→ **EXERCISE OBJECTIVE**: The records follow. Transcribe only the lines from the line containing "none -> green brick K4 level 3" through the end, both ends included, and leave out the pictures.

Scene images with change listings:
-------------------------
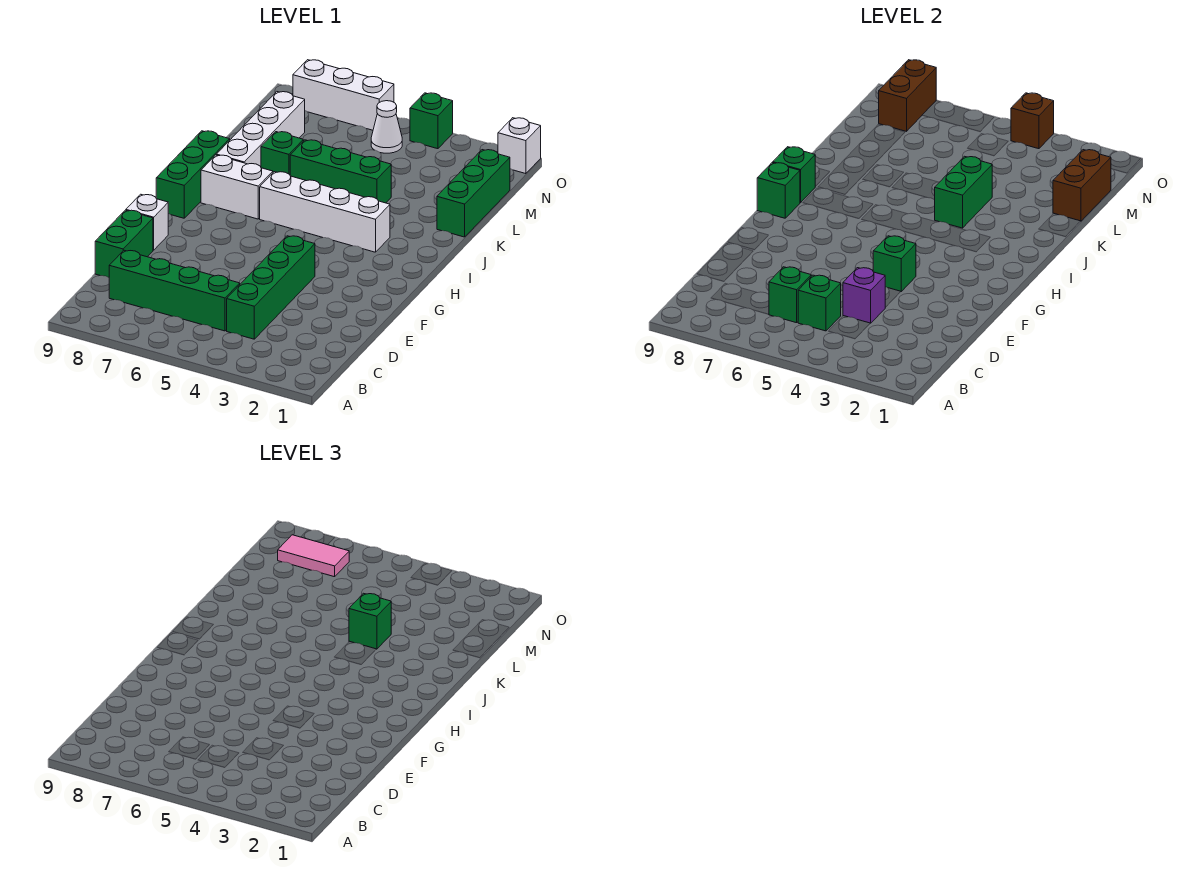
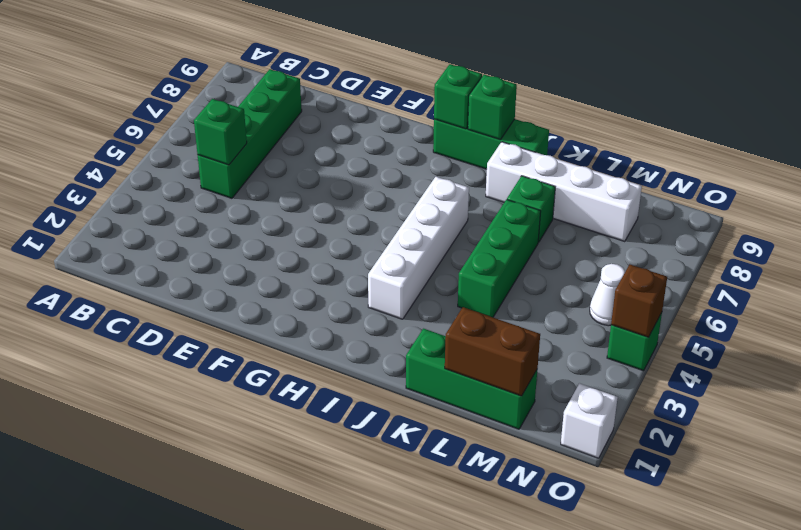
none -> green brick C4:F4 level 1
none -> green brick D9:E9 level 1
none -> white brick F9 level 1

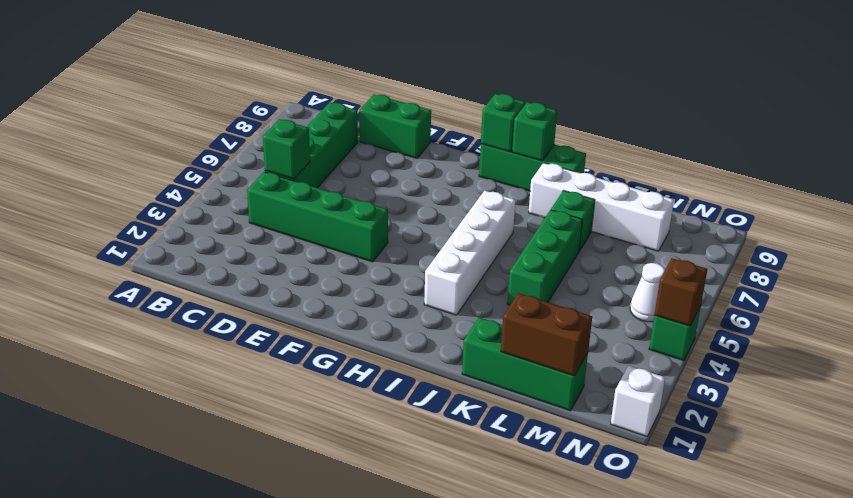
none -> white brick F9 level 1
none -> white brick I7:I8 level 1
none -> white brick O6:O8 level 1

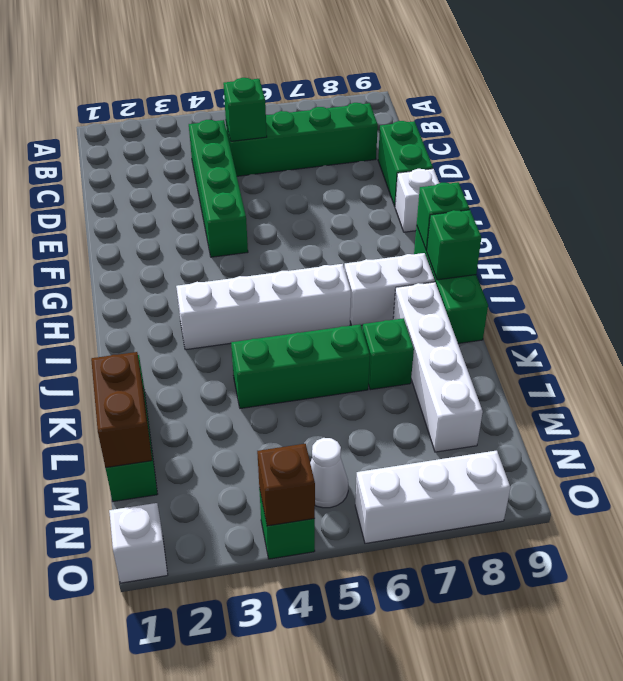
none -> green brick C6 level 2
none -> purple brick D4 level 2
none -> green brick F4 level 2

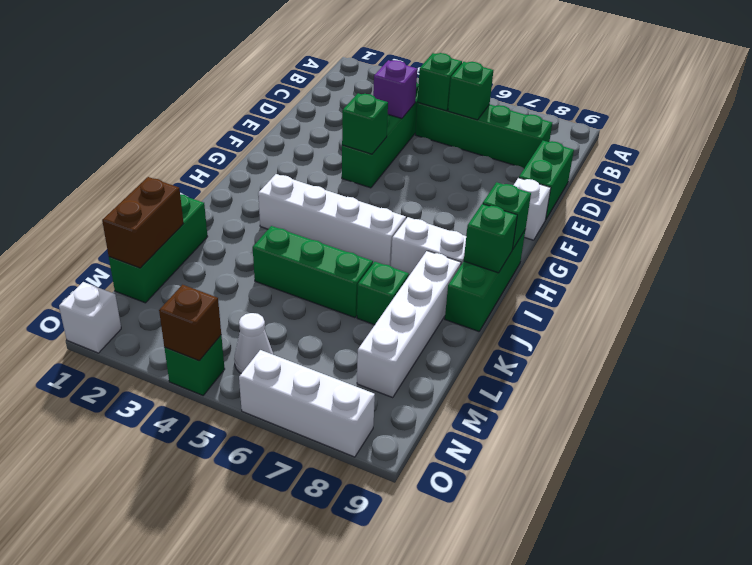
none -> green brick J4:K4 level 2
none -> brown brick N8:O8 level 2
none -> green brick K4 level 3

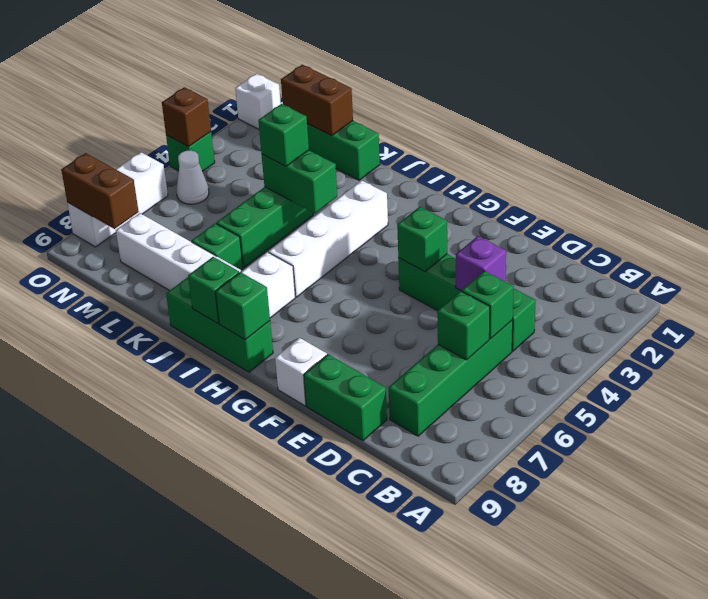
none -> pink tile N7:N8 level 3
-------------------------
→ **EXERCISE SOLUTION**:
none -> green brick K4 level 3

none -> pink tile N7:N8 level 3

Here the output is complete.